Collected data:
***

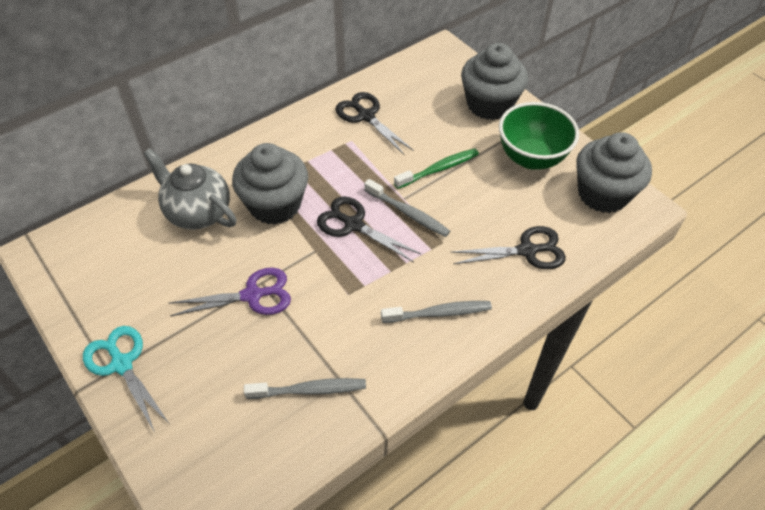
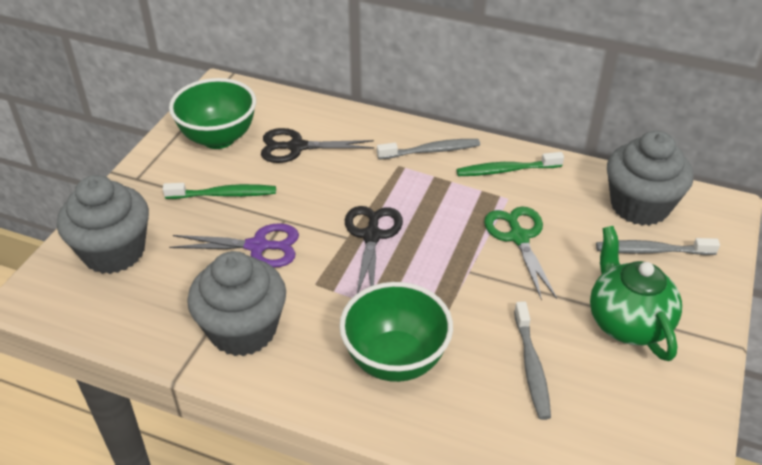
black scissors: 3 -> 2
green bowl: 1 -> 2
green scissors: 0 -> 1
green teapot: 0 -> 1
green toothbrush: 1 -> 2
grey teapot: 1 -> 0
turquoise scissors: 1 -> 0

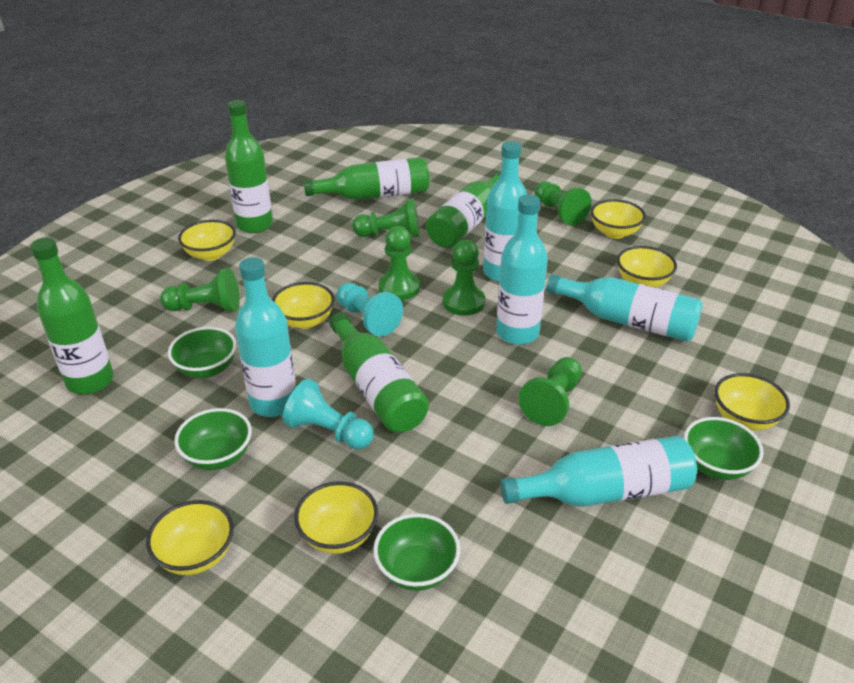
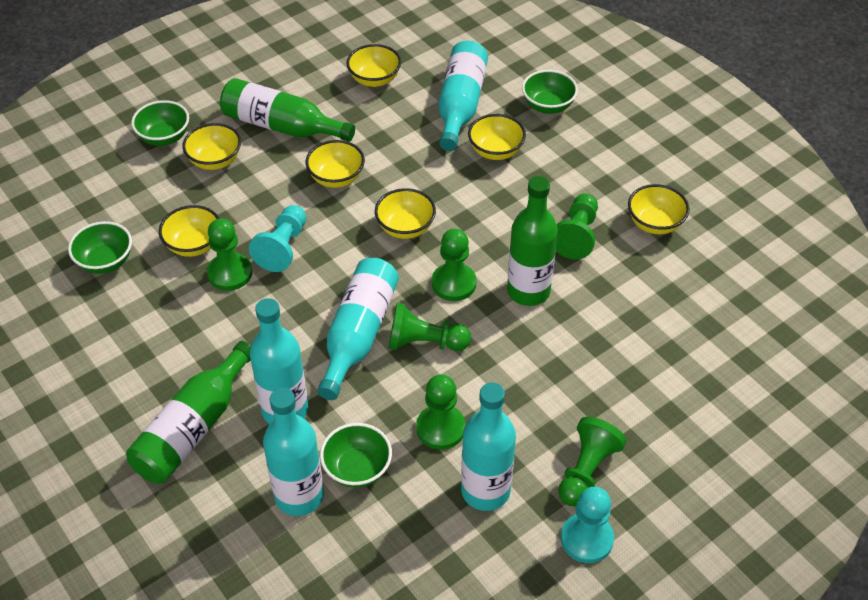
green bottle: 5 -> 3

***

EXERCISE: Repeat the data above word for word, without pictures.

SOLUTION TO THE EXERCISE:
black scissors: 3 -> 2
green bowl: 1 -> 2
green scissors: 0 -> 1
green teapot: 0 -> 1
green toothbrush: 1 -> 2
grey teapot: 1 -> 0
turquoise scissors: 1 -> 0

green bottle: 5 -> 3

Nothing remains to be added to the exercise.